Excerpted data.
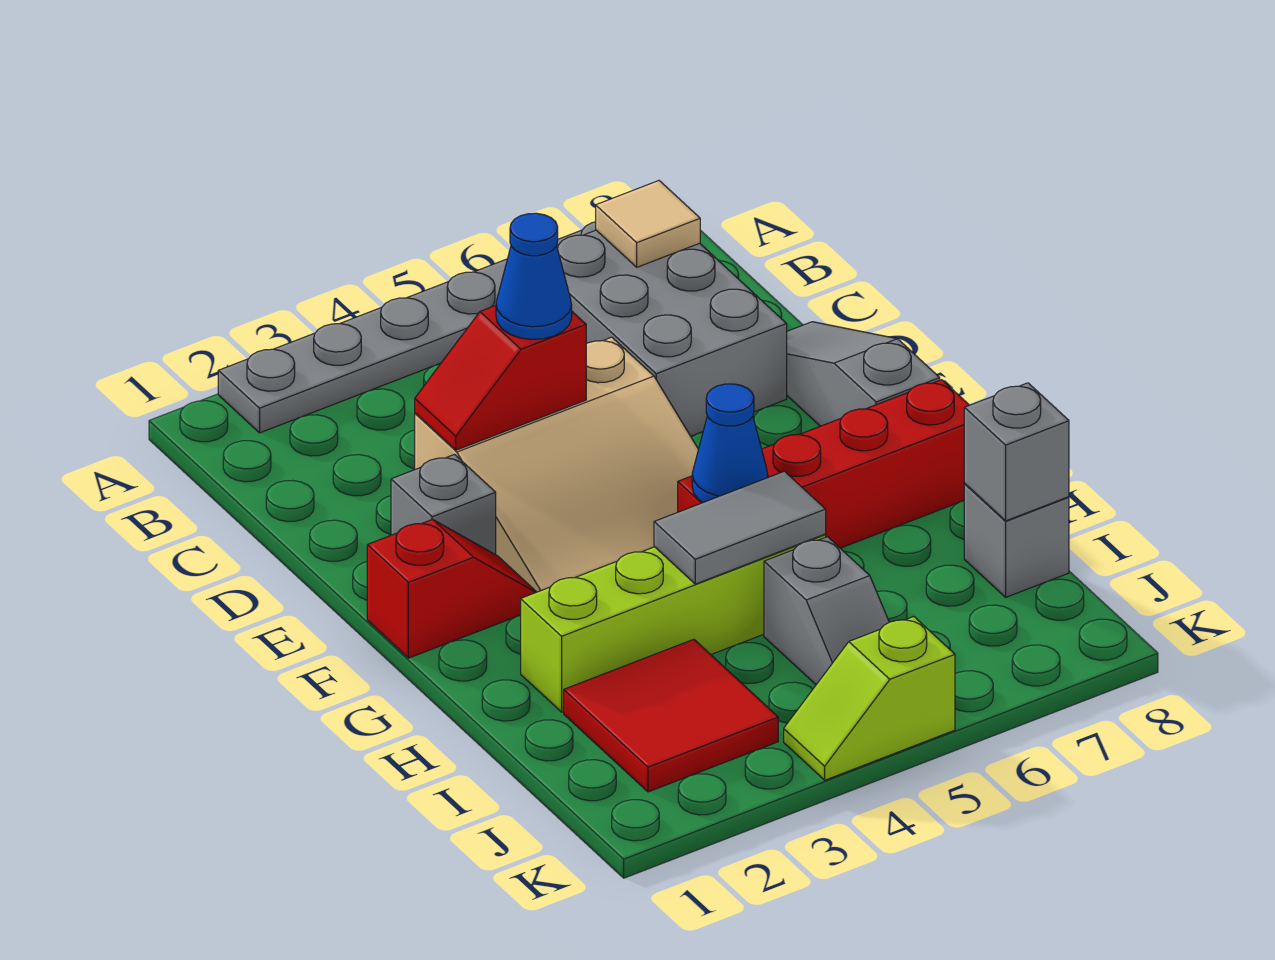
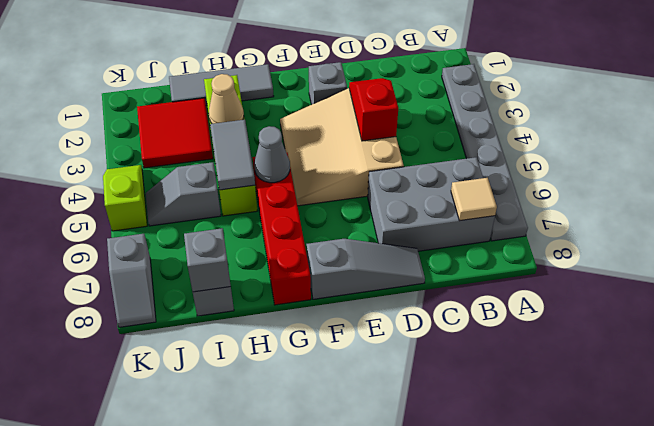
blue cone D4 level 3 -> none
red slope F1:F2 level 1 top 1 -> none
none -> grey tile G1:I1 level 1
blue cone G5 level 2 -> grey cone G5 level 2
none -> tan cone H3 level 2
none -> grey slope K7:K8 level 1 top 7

...

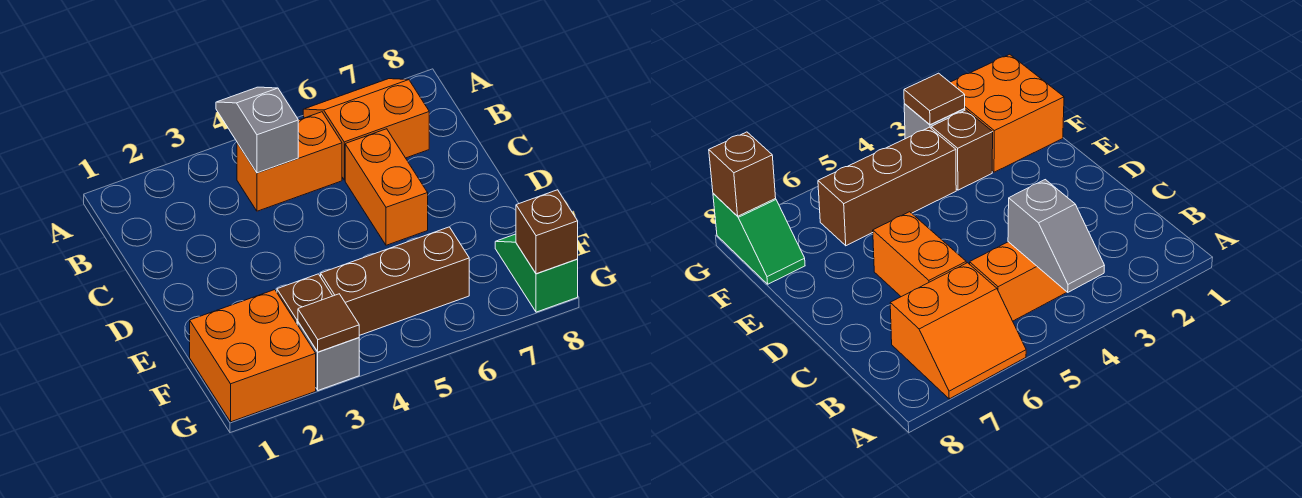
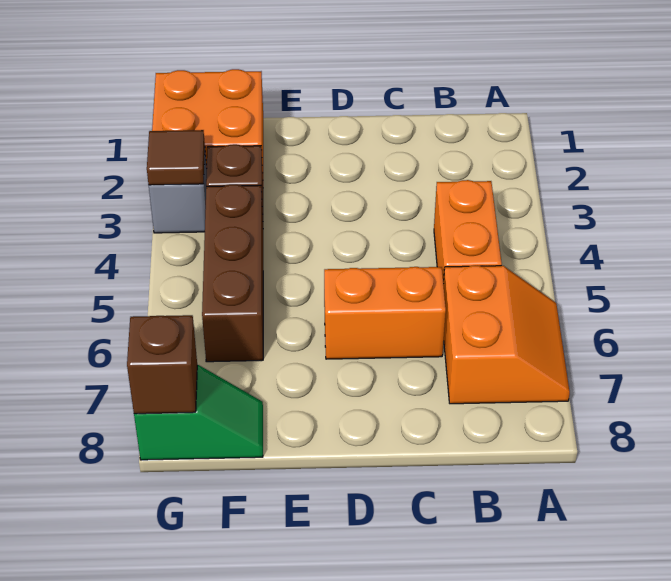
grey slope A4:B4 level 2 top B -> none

==

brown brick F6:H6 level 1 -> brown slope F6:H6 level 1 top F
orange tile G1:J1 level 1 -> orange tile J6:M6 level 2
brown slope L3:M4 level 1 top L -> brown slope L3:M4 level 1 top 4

Task prompt.
Find the line with "blue cone D4 level 3 -> none" in the material above. Reproduce it and each line after it up to and including the line with "none -> grey slope K7:K8 level 1 top 7".

Result of the task.
blue cone D4 level 3 -> none
red slope F1:F2 level 1 top 1 -> none
none -> grey tile G1:I1 level 1
blue cone G5 level 2 -> grey cone G5 level 2
none -> tan cone H3 level 2
none -> grey slope K7:K8 level 1 top 7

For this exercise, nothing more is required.